START Given data

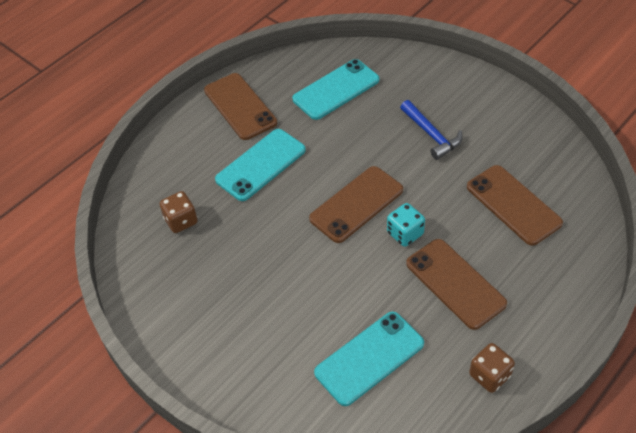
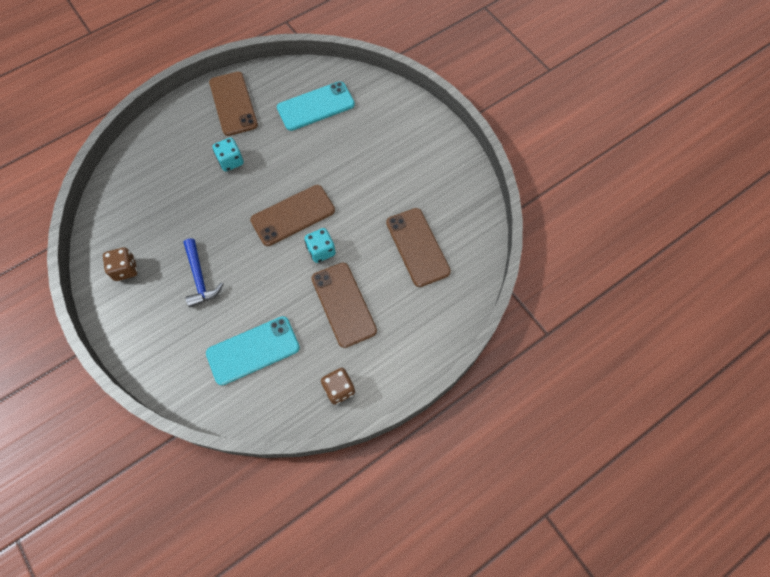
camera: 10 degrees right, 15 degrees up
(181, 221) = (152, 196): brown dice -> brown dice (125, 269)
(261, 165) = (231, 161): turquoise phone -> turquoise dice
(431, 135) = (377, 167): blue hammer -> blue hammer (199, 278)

END Given data
START Given data

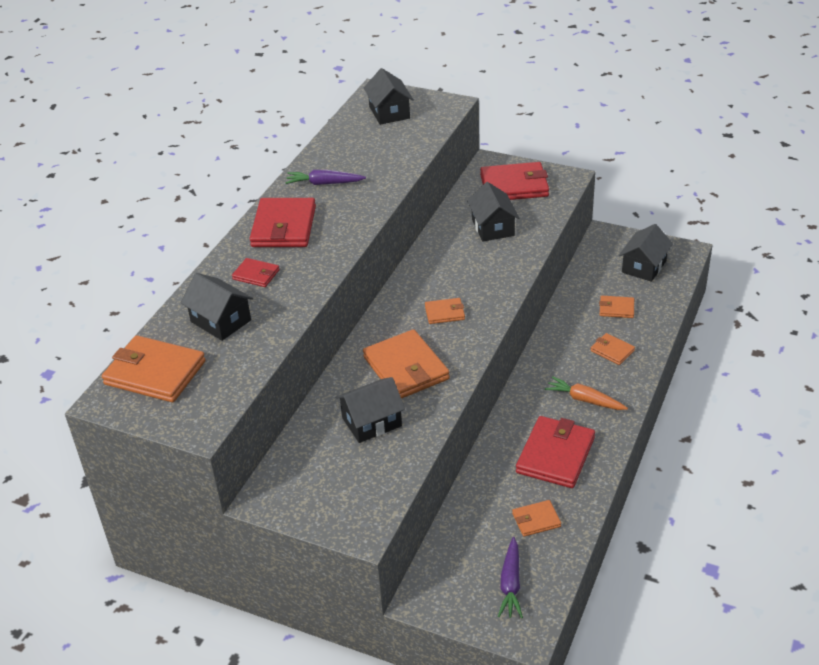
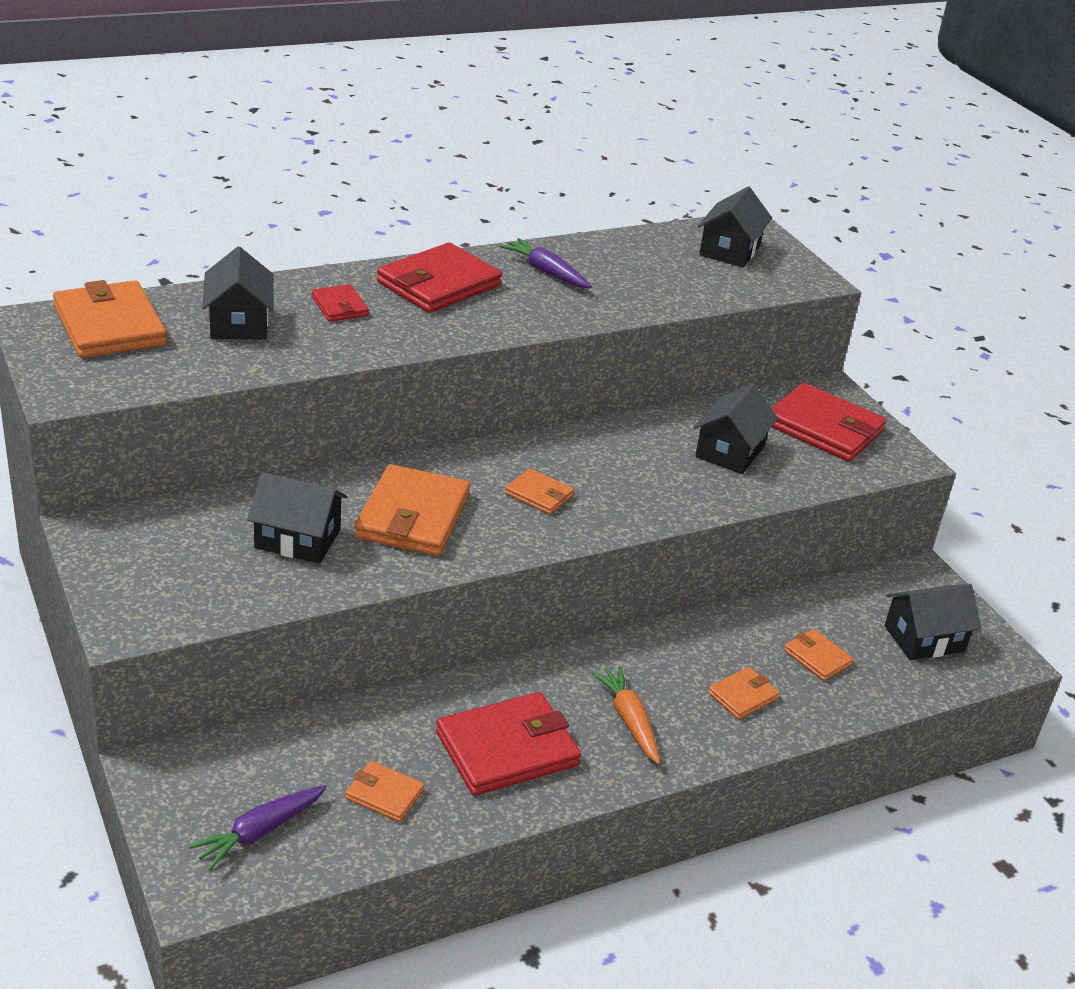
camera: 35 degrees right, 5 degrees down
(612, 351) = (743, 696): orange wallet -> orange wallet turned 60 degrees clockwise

END Given data

• Exercise directions
For each line in the records that contains the word "camera", make a copy.

• Solution to this exercise
camera: 10 degrees right, 15 degrees up
camera: 35 degrees right, 5 degrees down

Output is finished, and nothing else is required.